>>>>

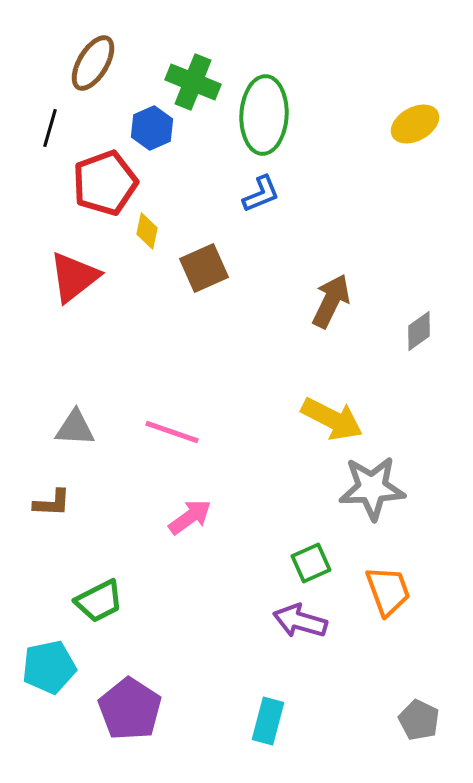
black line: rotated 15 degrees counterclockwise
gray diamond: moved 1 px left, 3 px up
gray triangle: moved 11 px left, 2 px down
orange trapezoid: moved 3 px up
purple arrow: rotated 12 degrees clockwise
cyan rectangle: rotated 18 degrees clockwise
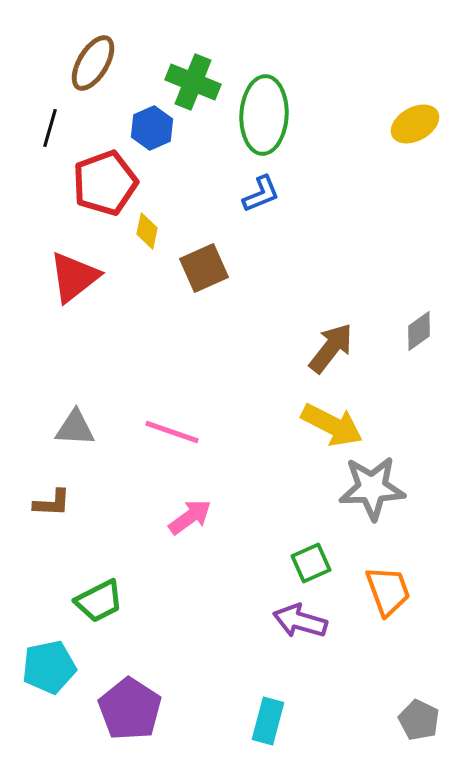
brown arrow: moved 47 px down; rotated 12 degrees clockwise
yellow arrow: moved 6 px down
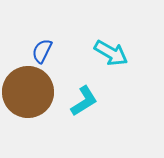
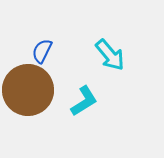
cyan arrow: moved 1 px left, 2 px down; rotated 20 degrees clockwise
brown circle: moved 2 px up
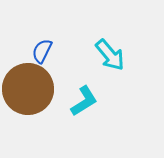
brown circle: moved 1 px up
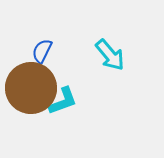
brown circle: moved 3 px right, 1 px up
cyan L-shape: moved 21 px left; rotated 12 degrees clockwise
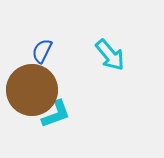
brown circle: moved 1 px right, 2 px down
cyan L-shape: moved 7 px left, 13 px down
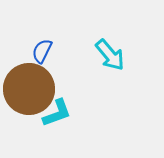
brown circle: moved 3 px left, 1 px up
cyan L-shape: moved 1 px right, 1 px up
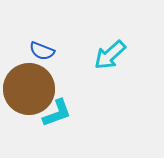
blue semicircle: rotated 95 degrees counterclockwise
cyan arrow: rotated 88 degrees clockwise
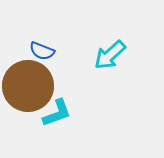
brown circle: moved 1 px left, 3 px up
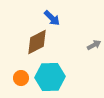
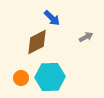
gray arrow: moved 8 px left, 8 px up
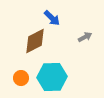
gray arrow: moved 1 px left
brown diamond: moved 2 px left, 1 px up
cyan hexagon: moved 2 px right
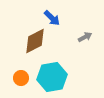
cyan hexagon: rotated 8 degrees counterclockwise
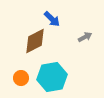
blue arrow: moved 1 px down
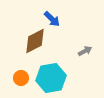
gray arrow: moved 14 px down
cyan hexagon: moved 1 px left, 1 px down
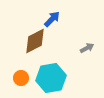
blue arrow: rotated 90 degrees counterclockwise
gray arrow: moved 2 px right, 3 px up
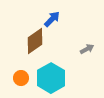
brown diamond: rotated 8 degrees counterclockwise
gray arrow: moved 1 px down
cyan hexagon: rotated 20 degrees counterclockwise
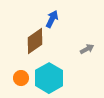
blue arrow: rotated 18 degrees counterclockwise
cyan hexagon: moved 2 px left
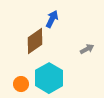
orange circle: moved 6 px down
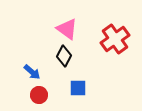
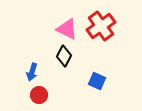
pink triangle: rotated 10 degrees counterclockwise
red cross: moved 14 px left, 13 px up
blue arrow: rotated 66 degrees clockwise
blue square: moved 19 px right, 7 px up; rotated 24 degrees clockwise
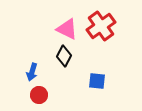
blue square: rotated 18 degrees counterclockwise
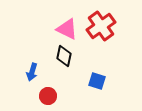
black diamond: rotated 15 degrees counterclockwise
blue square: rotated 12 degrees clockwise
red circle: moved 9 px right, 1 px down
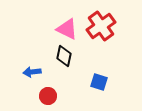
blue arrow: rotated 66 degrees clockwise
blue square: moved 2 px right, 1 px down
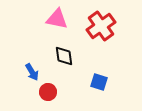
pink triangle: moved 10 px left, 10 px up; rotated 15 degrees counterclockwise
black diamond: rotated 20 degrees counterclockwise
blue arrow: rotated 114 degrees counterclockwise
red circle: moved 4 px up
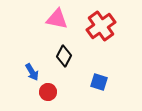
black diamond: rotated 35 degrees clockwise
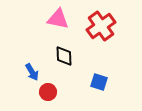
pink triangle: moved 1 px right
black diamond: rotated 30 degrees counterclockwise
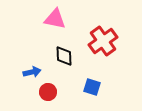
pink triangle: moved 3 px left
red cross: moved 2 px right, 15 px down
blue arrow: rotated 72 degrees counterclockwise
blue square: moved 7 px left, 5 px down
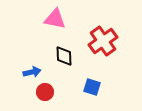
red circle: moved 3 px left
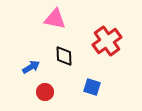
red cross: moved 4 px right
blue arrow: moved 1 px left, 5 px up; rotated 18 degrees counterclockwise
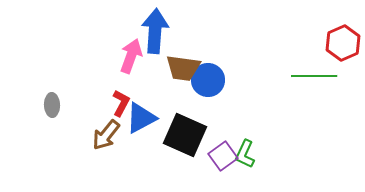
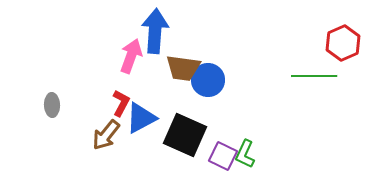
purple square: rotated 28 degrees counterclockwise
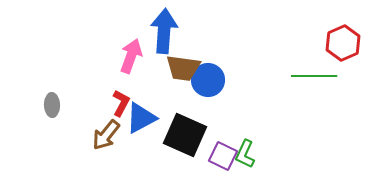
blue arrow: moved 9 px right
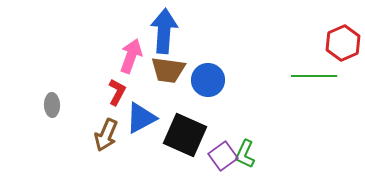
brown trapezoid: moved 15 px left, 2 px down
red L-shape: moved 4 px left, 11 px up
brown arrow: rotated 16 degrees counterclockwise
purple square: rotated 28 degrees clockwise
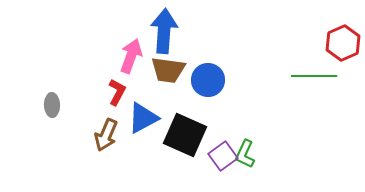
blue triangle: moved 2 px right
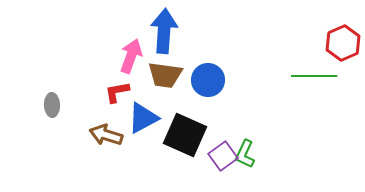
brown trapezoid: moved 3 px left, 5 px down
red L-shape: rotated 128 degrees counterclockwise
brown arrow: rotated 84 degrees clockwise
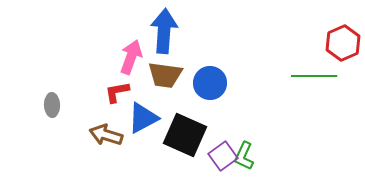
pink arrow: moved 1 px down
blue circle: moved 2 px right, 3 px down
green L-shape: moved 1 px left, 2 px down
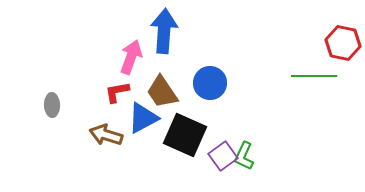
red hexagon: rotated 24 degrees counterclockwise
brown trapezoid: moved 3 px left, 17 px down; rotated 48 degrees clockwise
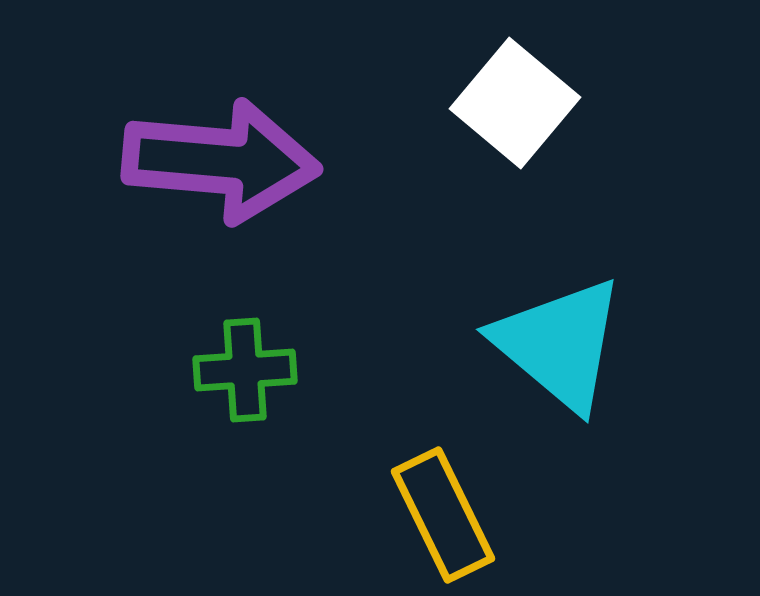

<<<<
>>>>

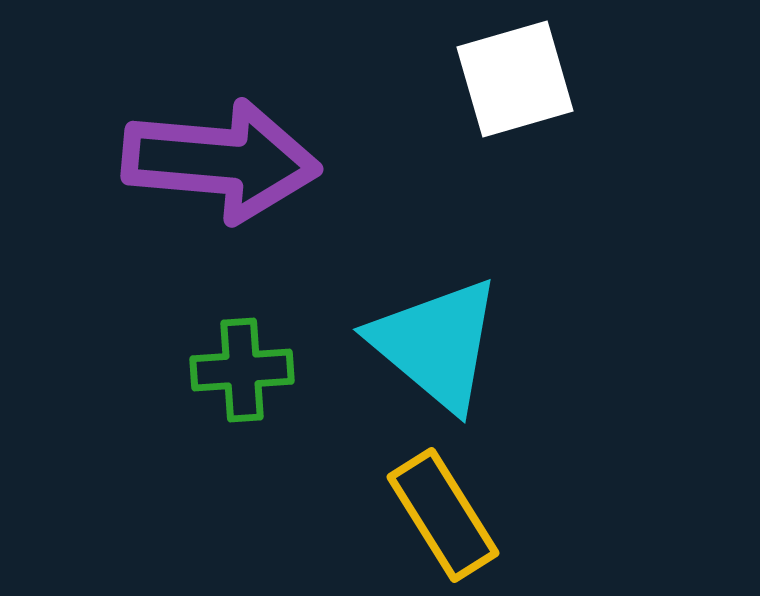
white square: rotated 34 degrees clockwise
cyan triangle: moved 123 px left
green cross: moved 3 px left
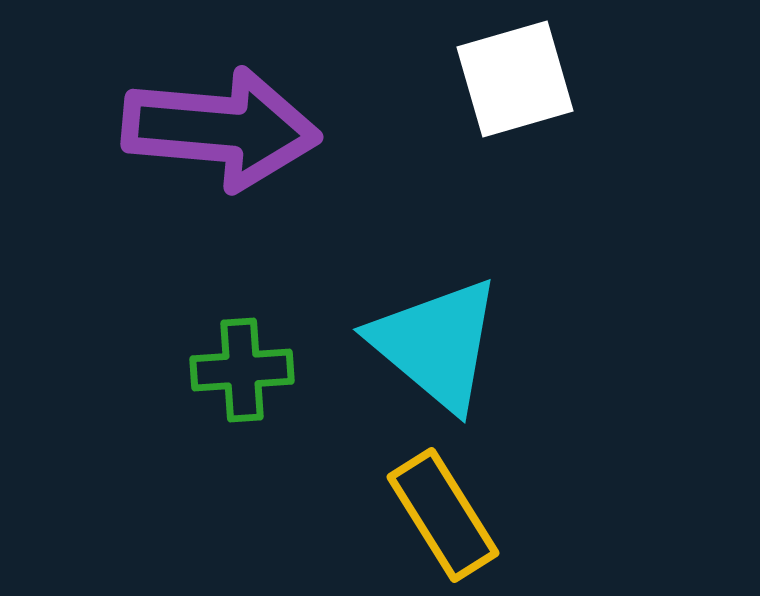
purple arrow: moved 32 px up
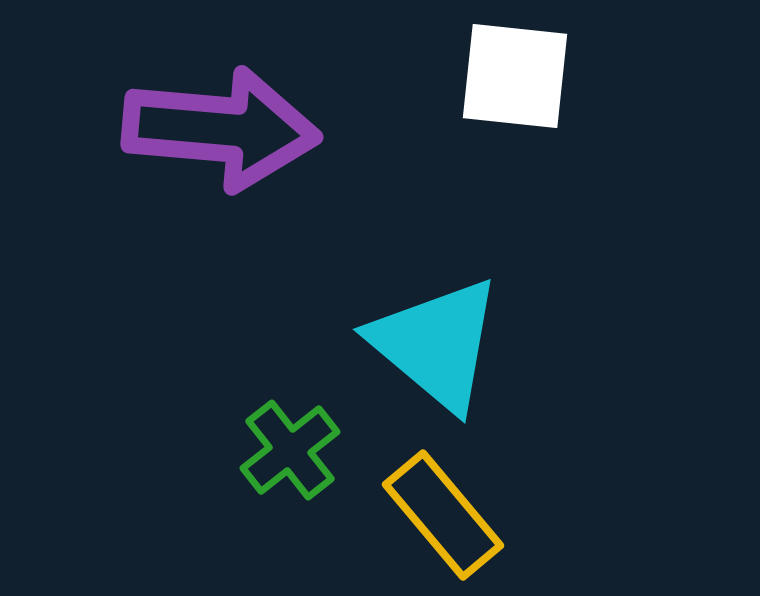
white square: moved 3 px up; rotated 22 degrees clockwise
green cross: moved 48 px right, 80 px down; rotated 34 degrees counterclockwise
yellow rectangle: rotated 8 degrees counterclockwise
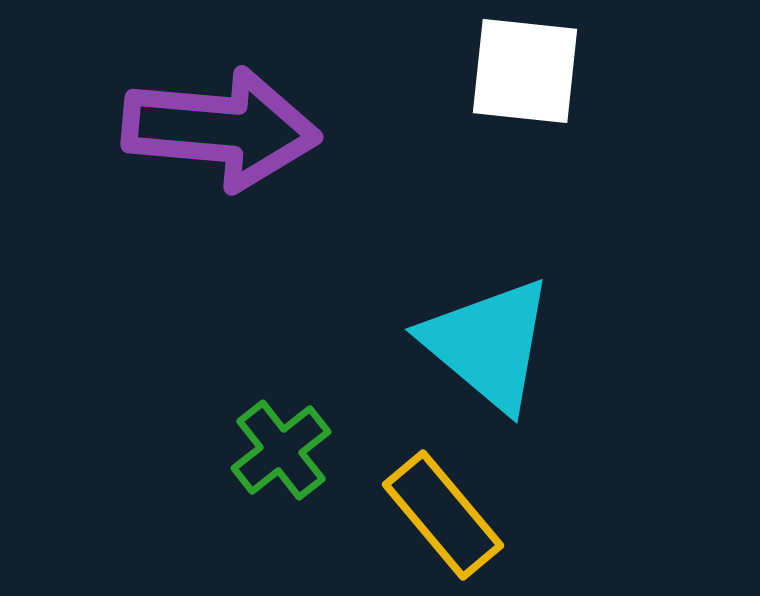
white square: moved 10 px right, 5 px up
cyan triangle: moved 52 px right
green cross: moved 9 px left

<<<<

» **SET EXERCISE**
Could you quote the lines of the listing above, beginning at the line that has "brown trapezoid: moved 3 px left, 5 px down" and stopping after the line that has "green L-shape: moved 1 px left, 2 px down"? Leave the pictures out of your answer.

» **FINAL RESULT**
brown trapezoid: moved 3 px left, 5 px down
red L-shape: rotated 128 degrees counterclockwise
brown arrow: rotated 84 degrees clockwise
pink arrow: moved 1 px down
blue circle: moved 2 px right, 3 px down
green L-shape: moved 1 px left, 2 px down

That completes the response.